**THE TASK:** List each line of the records below that contains the word "fuzzy", copying every such line in full.

-------- PROVIDED MATERIAL --------

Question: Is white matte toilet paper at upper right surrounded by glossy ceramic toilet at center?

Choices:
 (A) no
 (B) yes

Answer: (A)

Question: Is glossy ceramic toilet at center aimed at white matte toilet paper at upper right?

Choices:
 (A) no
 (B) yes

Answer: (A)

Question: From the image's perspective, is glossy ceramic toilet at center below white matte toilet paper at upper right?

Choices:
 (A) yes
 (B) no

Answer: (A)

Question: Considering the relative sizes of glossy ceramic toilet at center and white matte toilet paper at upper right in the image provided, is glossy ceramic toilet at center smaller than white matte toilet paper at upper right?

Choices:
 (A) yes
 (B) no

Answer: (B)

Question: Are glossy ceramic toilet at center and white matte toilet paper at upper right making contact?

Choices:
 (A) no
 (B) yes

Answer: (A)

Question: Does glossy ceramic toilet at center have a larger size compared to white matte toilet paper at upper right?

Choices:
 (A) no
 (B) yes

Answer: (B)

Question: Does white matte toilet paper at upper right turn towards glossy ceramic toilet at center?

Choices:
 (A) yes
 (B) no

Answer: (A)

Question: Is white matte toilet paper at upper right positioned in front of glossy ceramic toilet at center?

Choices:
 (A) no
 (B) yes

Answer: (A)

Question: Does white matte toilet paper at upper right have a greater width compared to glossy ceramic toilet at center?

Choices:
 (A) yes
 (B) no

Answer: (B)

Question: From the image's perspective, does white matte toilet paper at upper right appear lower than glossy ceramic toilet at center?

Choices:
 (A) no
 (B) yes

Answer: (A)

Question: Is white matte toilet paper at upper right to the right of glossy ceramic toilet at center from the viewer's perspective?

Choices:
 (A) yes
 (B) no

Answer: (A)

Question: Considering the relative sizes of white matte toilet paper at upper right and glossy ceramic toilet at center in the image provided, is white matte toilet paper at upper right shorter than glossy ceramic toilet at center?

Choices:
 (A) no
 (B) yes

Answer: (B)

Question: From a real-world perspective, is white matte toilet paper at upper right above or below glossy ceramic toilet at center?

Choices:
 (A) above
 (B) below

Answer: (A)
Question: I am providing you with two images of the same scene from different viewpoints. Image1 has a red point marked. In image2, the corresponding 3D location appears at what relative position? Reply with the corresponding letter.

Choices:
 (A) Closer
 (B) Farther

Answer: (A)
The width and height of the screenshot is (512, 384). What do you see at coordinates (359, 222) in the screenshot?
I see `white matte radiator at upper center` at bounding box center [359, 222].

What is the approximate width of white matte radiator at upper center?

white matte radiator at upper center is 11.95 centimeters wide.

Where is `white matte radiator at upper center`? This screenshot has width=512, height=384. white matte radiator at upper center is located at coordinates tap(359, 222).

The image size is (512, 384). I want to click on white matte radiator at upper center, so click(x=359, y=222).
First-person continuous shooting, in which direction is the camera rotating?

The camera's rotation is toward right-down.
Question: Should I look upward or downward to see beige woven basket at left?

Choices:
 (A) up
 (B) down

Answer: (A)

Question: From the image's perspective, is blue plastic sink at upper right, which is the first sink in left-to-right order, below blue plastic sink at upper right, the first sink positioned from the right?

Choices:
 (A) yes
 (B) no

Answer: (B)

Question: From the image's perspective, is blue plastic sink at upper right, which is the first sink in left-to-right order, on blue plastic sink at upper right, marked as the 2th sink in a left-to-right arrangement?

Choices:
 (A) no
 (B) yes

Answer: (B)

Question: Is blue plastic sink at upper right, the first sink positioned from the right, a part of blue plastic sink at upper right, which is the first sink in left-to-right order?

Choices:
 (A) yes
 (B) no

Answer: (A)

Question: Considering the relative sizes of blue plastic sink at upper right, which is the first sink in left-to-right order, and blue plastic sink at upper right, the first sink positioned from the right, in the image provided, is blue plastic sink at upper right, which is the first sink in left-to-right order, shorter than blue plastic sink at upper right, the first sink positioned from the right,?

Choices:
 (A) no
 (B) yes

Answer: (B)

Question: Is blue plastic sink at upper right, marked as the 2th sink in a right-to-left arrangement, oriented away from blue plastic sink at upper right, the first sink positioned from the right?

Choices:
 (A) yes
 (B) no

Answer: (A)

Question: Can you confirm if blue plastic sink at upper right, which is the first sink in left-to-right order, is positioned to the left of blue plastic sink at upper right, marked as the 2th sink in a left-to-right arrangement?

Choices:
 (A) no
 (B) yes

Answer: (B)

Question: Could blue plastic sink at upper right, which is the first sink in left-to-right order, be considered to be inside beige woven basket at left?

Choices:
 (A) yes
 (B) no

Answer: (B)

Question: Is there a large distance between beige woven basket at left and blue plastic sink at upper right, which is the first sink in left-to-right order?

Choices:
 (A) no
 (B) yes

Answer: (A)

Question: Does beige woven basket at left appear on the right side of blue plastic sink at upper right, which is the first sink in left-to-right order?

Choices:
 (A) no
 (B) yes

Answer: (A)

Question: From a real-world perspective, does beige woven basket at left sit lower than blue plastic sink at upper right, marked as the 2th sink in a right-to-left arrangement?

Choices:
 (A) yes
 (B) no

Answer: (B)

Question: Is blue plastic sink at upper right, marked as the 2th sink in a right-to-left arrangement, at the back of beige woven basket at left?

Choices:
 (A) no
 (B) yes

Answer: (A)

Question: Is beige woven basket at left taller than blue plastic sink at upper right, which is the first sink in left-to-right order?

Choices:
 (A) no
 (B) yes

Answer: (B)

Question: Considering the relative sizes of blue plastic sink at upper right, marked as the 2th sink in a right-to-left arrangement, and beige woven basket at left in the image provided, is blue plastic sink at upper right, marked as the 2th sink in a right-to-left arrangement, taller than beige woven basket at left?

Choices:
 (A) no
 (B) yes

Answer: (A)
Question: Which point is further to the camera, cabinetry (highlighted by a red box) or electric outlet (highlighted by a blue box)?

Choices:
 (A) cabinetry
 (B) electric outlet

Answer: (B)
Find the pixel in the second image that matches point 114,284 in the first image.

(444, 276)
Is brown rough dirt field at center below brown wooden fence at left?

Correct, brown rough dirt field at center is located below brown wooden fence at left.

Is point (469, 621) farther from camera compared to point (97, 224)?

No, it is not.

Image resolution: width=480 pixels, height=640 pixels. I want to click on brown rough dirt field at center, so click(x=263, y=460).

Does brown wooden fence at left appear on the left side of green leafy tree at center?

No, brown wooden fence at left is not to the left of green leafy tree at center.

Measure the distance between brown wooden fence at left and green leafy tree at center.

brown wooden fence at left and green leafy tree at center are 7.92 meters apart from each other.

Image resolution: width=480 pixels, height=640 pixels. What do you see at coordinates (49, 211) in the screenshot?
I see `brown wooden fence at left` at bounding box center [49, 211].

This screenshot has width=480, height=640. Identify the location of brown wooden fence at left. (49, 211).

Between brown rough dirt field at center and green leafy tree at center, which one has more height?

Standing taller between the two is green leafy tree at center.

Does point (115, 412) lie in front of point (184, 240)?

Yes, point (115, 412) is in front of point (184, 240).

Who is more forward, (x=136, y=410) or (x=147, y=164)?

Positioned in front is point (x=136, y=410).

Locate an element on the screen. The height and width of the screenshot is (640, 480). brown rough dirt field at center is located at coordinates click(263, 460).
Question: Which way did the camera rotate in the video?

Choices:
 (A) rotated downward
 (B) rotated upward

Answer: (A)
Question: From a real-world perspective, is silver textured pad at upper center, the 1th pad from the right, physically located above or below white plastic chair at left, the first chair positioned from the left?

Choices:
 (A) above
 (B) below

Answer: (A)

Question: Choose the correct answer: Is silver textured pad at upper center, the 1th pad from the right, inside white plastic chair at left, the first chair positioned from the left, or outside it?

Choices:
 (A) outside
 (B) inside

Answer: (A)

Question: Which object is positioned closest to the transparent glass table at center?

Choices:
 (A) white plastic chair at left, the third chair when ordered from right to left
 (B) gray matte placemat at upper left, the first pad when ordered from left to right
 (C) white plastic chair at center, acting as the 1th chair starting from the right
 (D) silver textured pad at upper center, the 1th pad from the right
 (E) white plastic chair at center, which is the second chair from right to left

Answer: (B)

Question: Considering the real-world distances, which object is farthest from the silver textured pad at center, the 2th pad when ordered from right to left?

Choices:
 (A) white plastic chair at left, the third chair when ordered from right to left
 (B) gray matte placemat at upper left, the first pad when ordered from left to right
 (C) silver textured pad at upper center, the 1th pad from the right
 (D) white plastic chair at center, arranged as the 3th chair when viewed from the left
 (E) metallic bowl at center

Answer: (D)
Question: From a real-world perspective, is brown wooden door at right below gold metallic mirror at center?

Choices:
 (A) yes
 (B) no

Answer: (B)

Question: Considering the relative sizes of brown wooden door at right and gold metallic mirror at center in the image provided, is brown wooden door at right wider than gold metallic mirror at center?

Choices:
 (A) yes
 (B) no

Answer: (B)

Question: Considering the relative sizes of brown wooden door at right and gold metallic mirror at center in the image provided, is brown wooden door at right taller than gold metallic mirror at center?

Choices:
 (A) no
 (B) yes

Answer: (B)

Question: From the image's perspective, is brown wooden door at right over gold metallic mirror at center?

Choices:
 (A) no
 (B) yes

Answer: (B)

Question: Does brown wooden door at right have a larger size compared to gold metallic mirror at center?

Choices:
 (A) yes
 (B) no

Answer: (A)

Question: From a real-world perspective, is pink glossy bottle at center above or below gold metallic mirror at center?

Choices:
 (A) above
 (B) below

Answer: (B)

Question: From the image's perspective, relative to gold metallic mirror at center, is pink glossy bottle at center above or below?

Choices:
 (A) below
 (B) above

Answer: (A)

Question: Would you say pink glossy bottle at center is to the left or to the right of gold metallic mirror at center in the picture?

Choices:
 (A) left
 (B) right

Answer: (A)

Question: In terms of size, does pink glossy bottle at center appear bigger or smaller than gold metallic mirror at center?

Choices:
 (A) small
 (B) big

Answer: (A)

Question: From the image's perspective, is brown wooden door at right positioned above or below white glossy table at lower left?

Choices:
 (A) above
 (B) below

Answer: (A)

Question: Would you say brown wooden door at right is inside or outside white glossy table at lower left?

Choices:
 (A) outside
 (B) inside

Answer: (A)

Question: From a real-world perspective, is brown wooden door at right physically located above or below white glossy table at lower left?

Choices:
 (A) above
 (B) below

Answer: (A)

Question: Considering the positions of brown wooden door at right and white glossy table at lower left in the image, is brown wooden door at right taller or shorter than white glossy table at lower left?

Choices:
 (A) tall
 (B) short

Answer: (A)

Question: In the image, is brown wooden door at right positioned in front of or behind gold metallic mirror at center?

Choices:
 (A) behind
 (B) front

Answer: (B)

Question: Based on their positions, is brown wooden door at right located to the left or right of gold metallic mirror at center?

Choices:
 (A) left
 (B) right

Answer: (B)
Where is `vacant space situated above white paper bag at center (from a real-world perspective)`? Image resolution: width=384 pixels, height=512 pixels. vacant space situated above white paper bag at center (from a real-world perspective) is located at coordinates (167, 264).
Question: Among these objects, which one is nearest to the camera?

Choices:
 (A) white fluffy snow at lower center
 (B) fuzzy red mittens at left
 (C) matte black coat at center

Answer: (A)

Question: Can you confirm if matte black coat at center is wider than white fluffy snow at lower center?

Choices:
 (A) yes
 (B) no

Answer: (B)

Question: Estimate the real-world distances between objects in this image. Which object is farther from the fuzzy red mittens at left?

--------

**THE REPLY:**
 (B) fuzzy red mittens at left
Question: Estimate the real-world distances between objects in this image. Which object is farther from the fuzzy red mittens at left?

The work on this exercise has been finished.